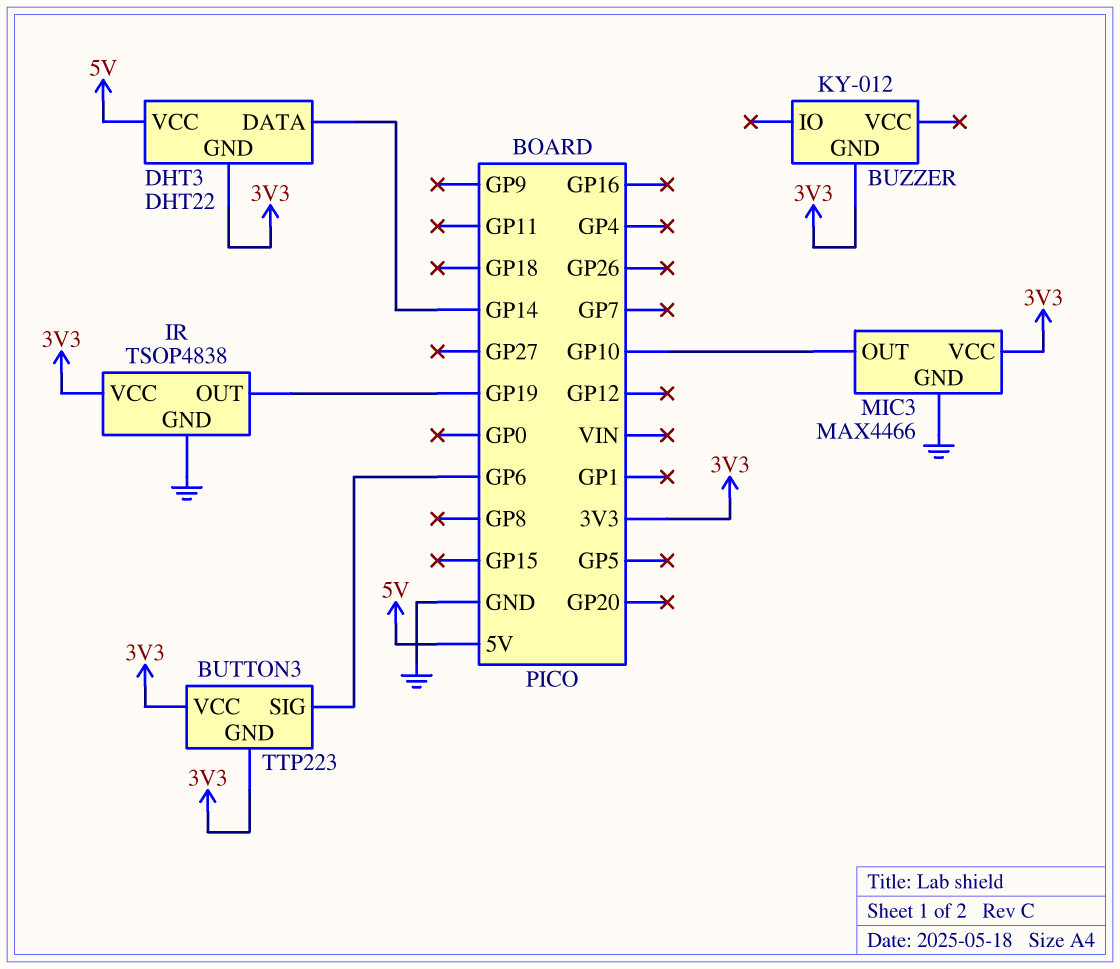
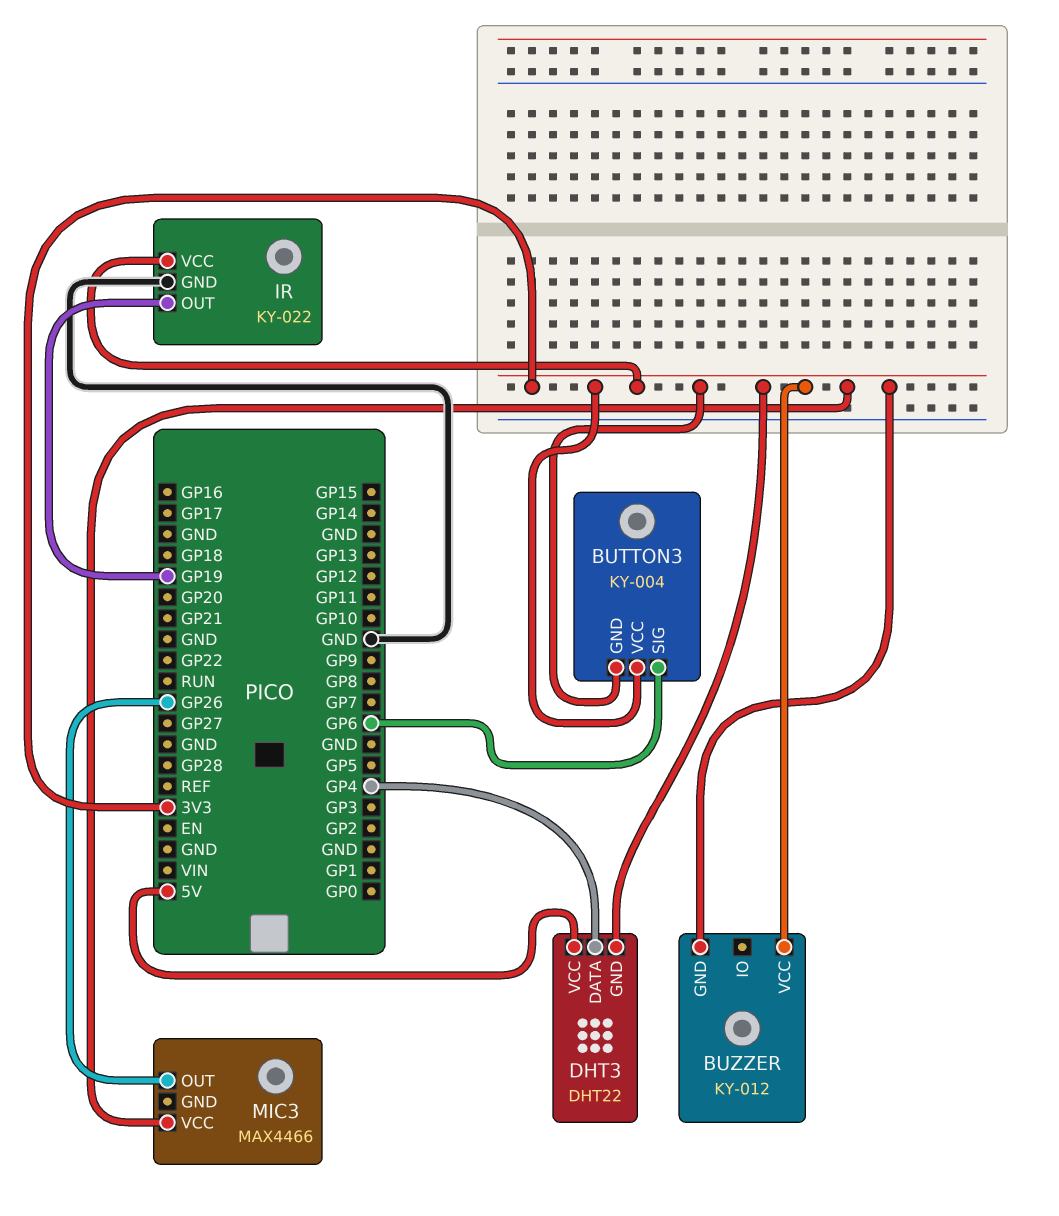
BUTTON3: TTP223 -> KY-004
BUZZER pin VCC: none -> 3V3
DHT3 pin DATA: GP14 -> GP4
IR: TSOP4838 -> KY-022
MIC3 pin GND: GND -> none
MIC3 pin OUT: GP10 -> GP26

--

Problem details:
Which lines above hold the word "none"? Copy each of them.

Exercise response:
BUZZER pin VCC: none -> 3V3
MIC3 pin GND: GND -> none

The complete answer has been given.